[Assignment] Please return every entry below exactly as written, without any of its pictures.

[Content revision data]
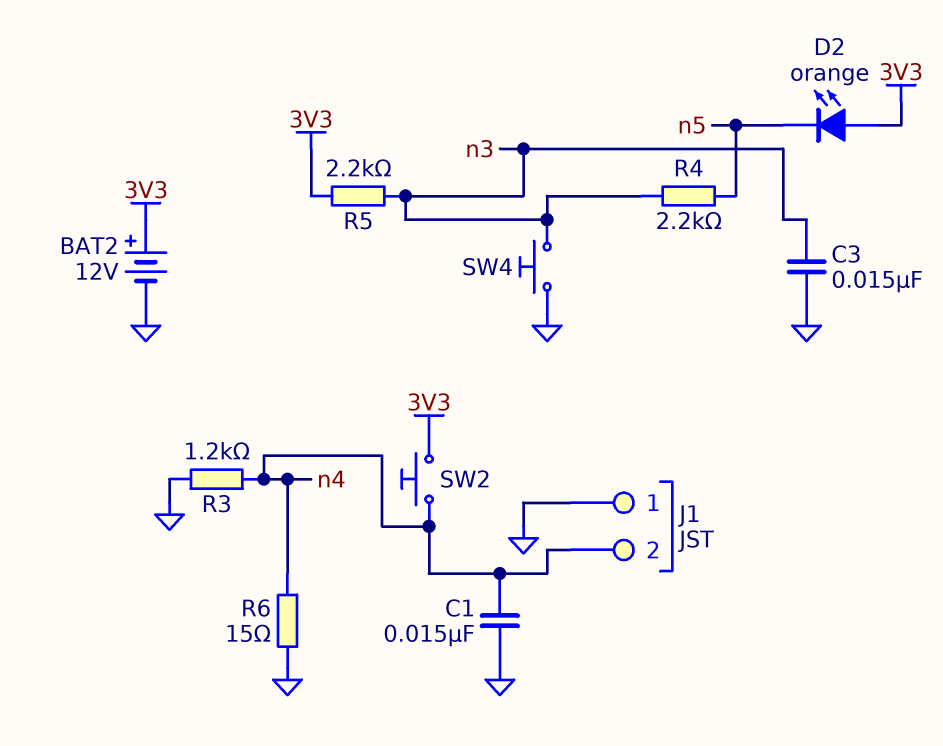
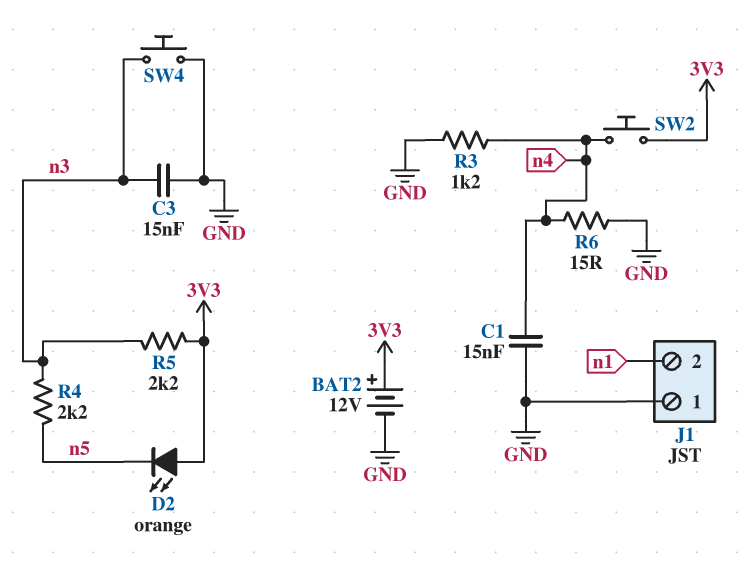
J1 pin 2: n4 -> n1

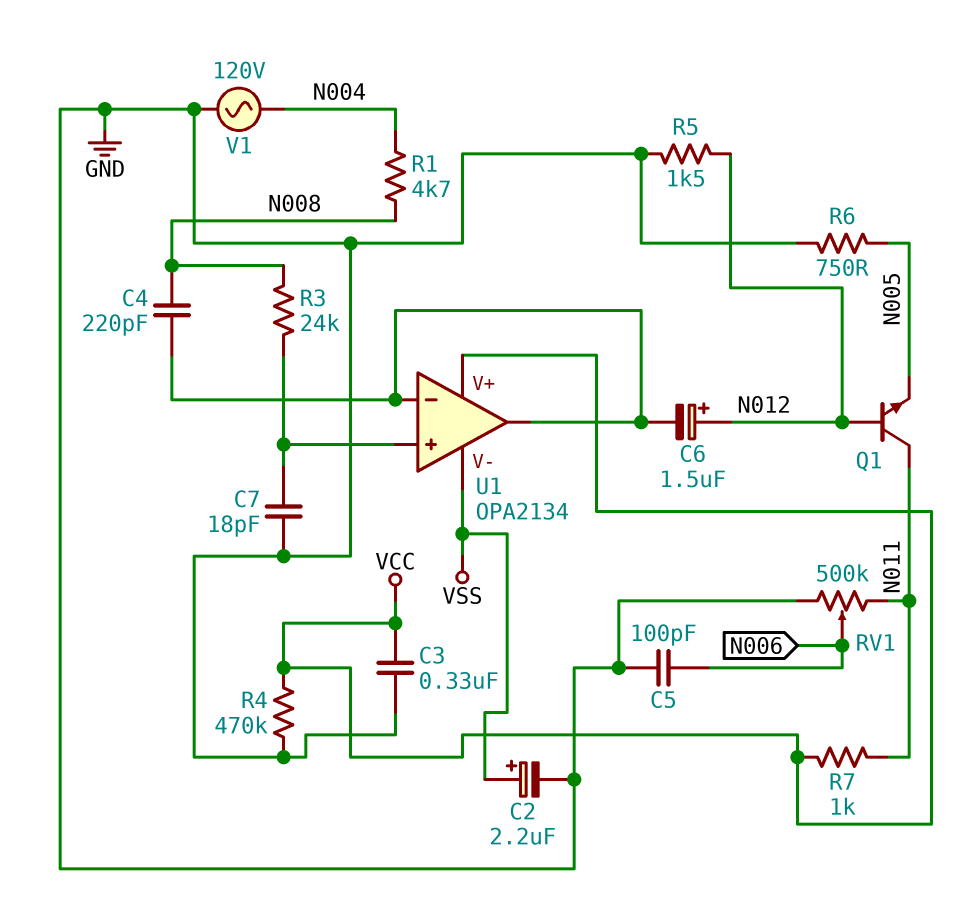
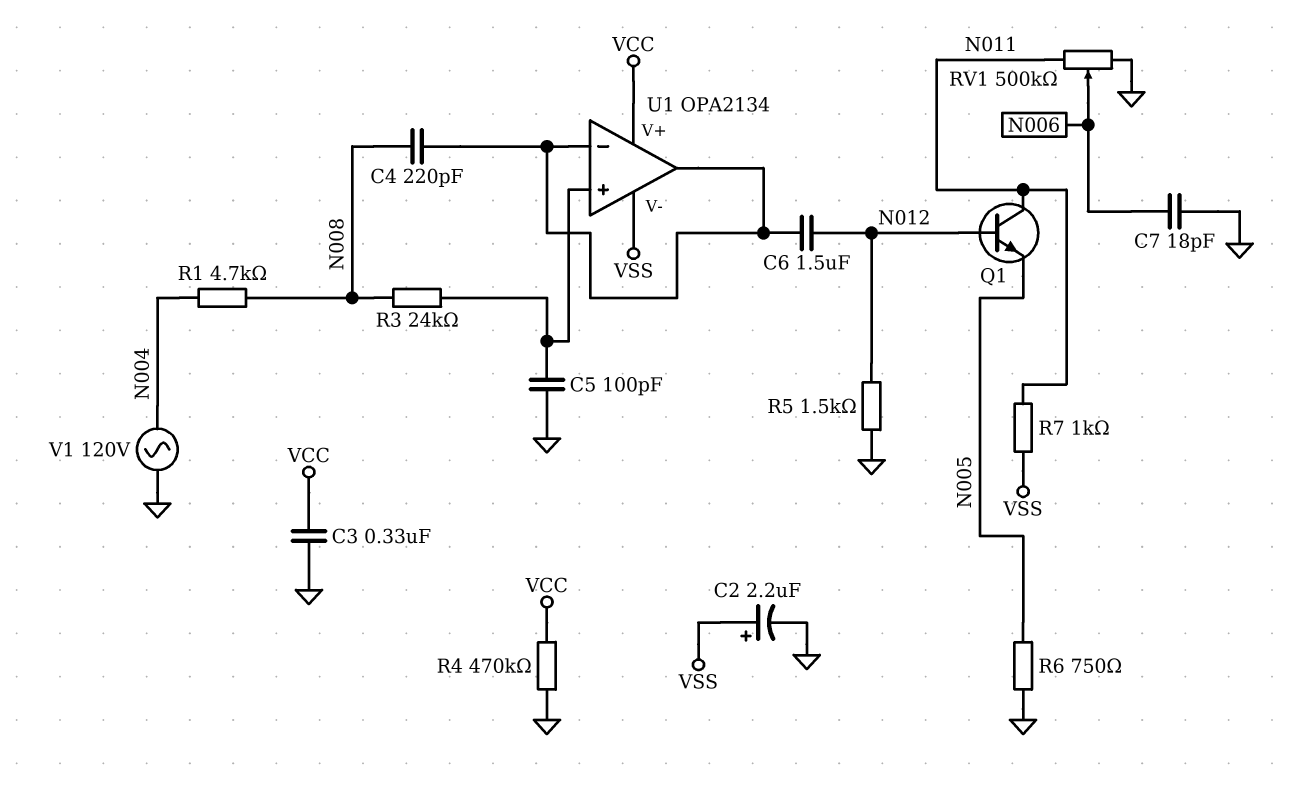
C5: 100pF (GND, N006) -> 100pF (GND, U1/in+)
C6: 1.5uF (plus N012, minus U1/in-) -> 1.5uF (N012, U1/in-)
C7: 18pF (GND, U1/in+) -> 18pF (GND, N006)
R7: 1k (N011, VCC) -> 1k (N011, VSS)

[Result]
J1 pin 2: n4 -> n1

C5: 100pF (GND, N006) -> 100pF (GND, U1/in+)
C6: 1.5uF (plus N012, minus U1/in-) -> 1.5uF (N012, U1/in-)
C7: 18pF (GND, U1/in+) -> 18pF (GND, N006)
R7: 1k (N011, VCC) -> 1k (N011, VSS)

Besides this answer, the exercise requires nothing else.